◆ **WORK INSTRUCTION**:
The records that follow are to be printed exactly, with no images.
Content starts
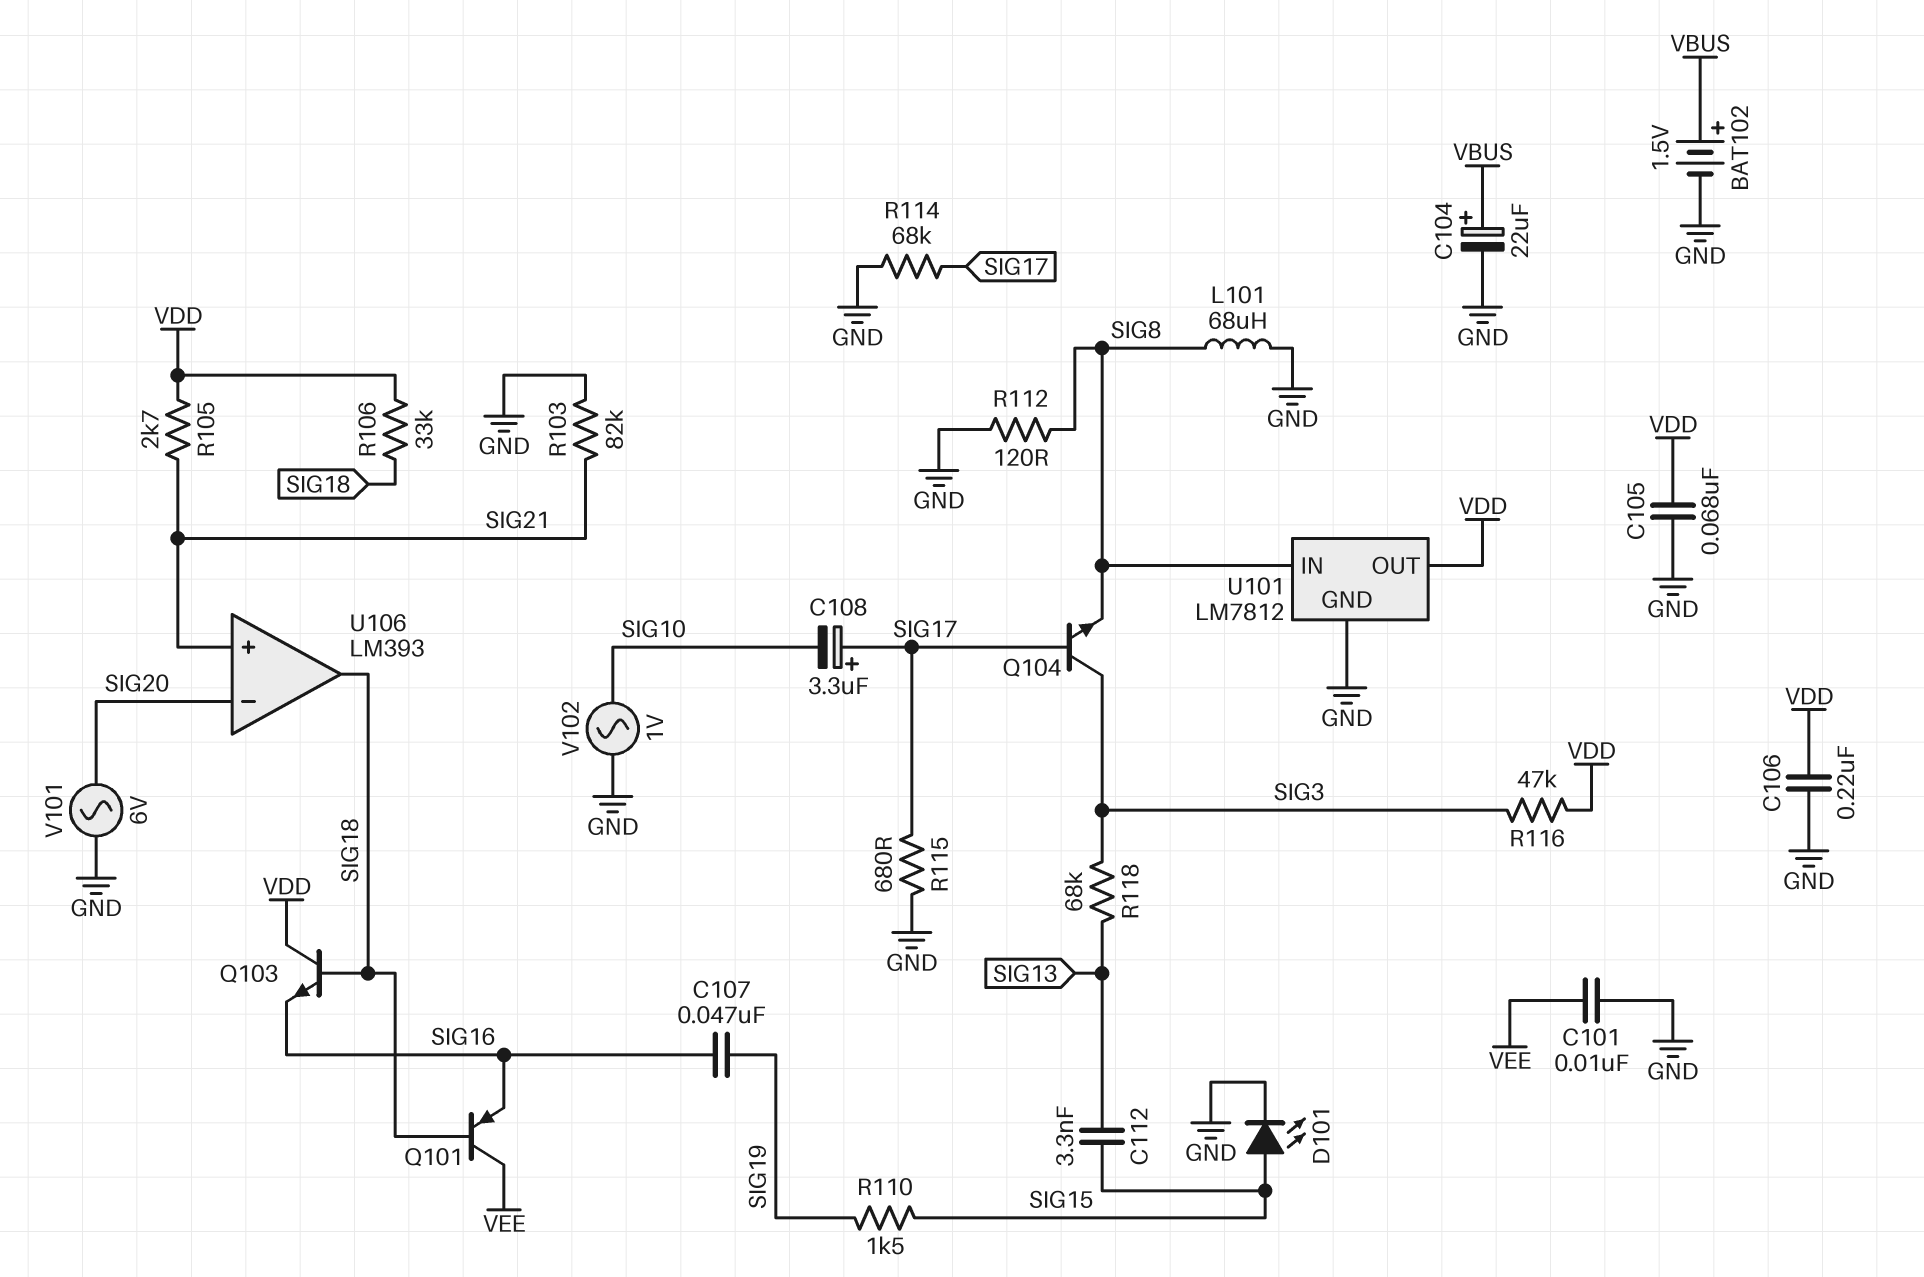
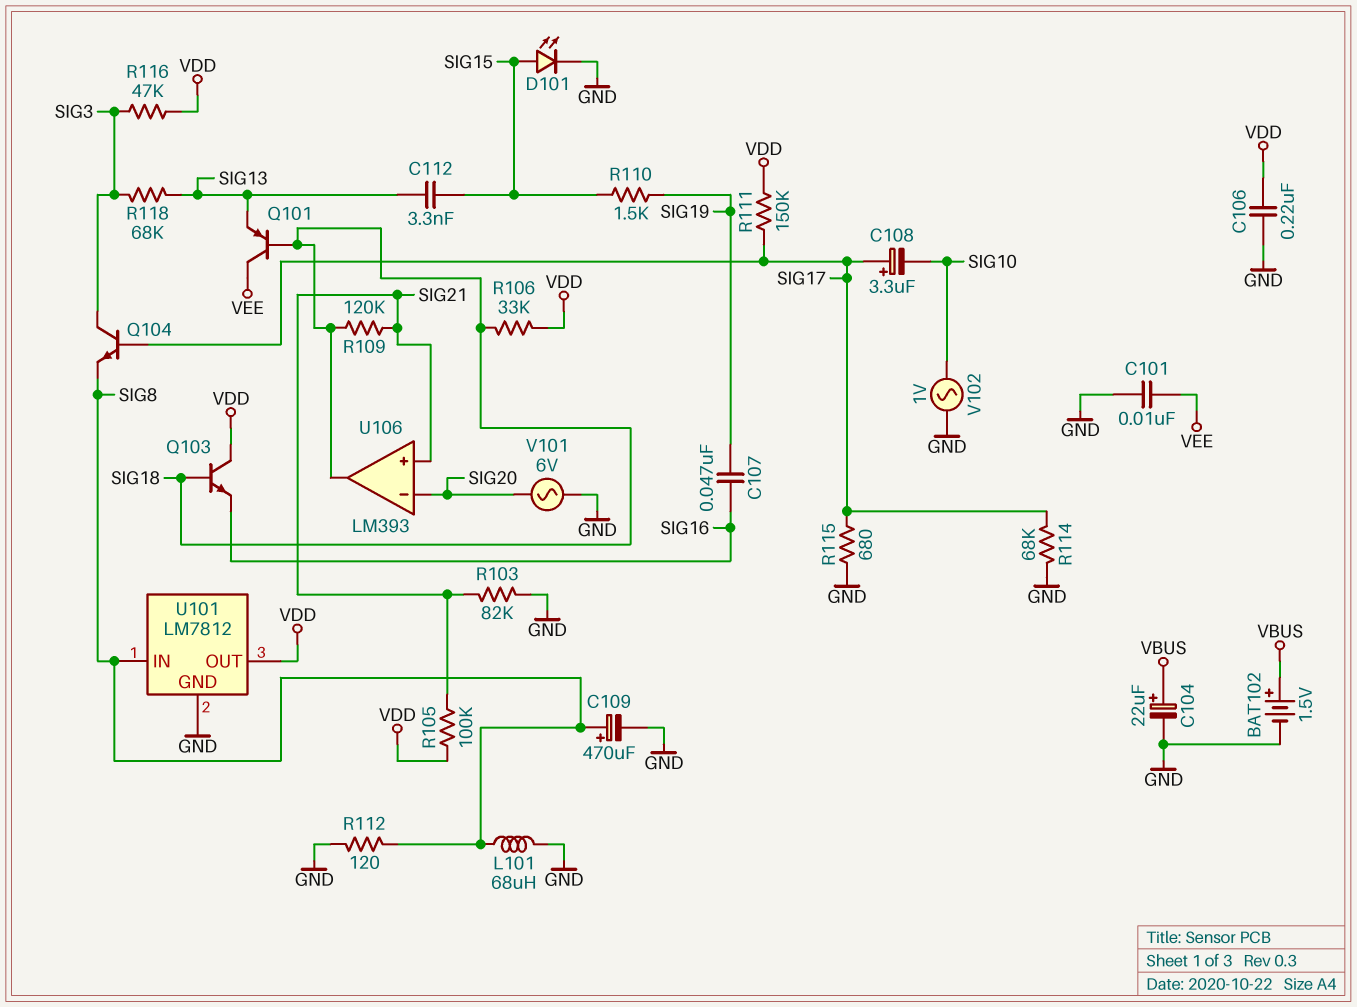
C105: 68nF (GND, VDD) -> none
C109: none -> 470uF (plus SIG8, minus GND)
Q101: PNP (B SIG18, C VEE, E SIG16) -> PNP (B SIG18, C VEE, E SIG13)
R105: 2.7k (SIG21, VDD) -> 100k (SIG21, VDD)
R109: none -> 120k (SIG18, SIG21)
R111: none -> 150k (SIG17, VDD)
Content ends
◆ **RESPONSE TO THIS TASK**:
C105: 68nF (GND, VDD) -> none
C109: none -> 470uF (plus SIG8, minus GND)
Q101: PNP (B SIG18, C VEE, E SIG16) -> PNP (B SIG18, C VEE, E SIG13)
R105: 2.7k (SIG21, VDD) -> 100k (SIG21, VDD)
R109: none -> 120k (SIG18, SIG21)
R111: none -> 150k (SIG17, VDD)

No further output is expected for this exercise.